Please take the lines from the one holding "camera: 85 degrees right, 5 degrees up" through the one holding "(544, 164) = (131, 413): white" in the data below and copy them exactly.

-- DATA EXCERPTS follows --

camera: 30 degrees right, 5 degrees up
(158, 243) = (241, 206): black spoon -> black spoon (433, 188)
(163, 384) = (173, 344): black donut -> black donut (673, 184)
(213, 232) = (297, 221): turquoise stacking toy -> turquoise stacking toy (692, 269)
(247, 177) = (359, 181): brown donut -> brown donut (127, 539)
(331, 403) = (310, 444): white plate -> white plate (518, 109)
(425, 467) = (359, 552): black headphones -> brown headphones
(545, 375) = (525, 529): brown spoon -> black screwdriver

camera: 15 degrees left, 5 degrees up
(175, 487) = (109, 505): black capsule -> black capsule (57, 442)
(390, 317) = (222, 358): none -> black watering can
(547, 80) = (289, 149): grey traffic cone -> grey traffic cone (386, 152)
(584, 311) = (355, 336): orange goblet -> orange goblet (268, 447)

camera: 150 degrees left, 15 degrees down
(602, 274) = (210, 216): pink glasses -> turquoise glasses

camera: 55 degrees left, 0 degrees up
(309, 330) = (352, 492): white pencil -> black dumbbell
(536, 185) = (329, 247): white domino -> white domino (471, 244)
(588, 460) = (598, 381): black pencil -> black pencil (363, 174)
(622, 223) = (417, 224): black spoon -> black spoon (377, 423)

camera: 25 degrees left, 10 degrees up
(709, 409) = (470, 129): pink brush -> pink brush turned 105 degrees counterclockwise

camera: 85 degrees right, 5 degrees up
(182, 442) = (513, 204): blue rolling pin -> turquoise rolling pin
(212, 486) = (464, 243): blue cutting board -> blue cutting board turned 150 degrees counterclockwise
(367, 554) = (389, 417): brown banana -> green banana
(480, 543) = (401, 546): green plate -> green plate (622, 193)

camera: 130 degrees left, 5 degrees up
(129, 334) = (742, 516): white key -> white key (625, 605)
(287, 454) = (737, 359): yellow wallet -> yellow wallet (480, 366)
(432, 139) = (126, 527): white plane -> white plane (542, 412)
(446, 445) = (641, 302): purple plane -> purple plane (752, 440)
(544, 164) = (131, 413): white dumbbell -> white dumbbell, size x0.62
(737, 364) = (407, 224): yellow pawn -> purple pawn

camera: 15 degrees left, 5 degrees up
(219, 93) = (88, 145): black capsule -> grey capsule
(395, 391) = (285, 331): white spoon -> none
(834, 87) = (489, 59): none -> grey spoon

-- DATA EXCERPTS concluded --

§ **WORKED SOLUTION**
camera: 85 degrees right, 5 degrees up
(182, 442) = (513, 204): blue rolling pin -> turquoise rolling pin
(212, 486) = (464, 243): blue cutting board -> blue cutting board turned 150 degrees counterclockwise
(367, 554) = (389, 417): brown banana -> green banana
(480, 543) = (401, 546): green plate -> green plate (622, 193)

camera: 130 degrees left, 5 degrees up
(129, 334) = (742, 516): white key -> white key (625, 605)
(287, 454) = (737, 359): yellow wallet -> yellow wallet (480, 366)
(432, 139) = (126, 527): white plane -> white plane (542, 412)
(446, 445) = (641, 302): purple plane -> purple plane (752, 440)
(544, 164) = (131, 413): white dumbbell -> white dumbbell, size x0.62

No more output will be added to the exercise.